The data:

===============

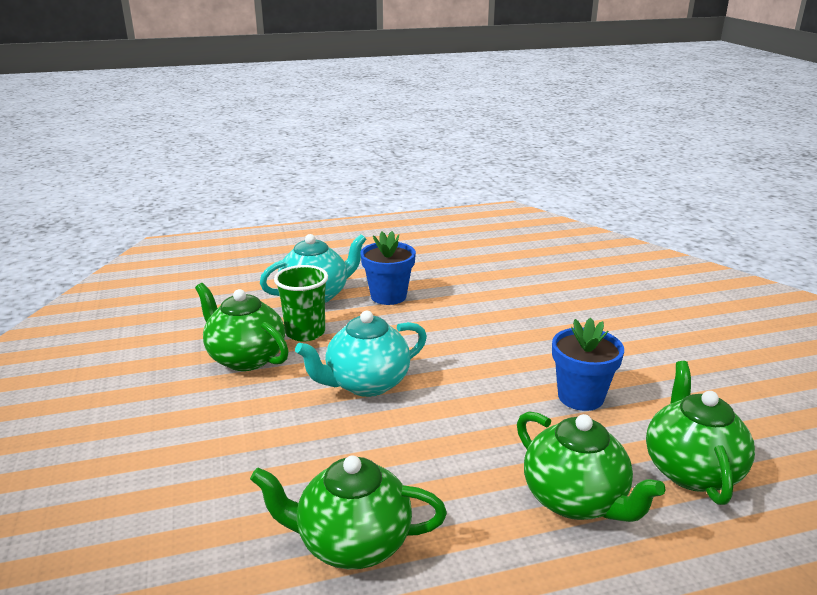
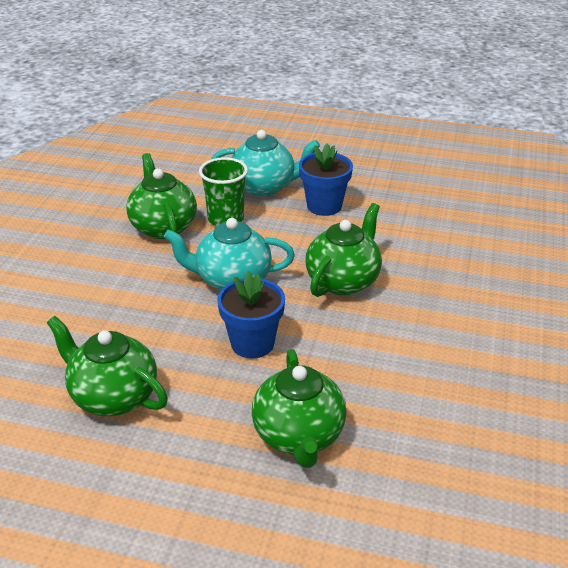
camera: 30 degrees right, 10 degrees up
(580, 397) = (396, 356): blue flower pot -> blue flower pot (252, 343)
(691, 470) = (423, 454): green teapot -> green teapot (343, 281)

===============

Problem:
Drop the pictures, then repeat the material word for word.

Task result:
camera: 30 degrees right, 10 degrees up
(580, 397) = (396, 356): blue flower pot -> blue flower pot (252, 343)
(691, 470) = (423, 454): green teapot -> green teapot (343, 281)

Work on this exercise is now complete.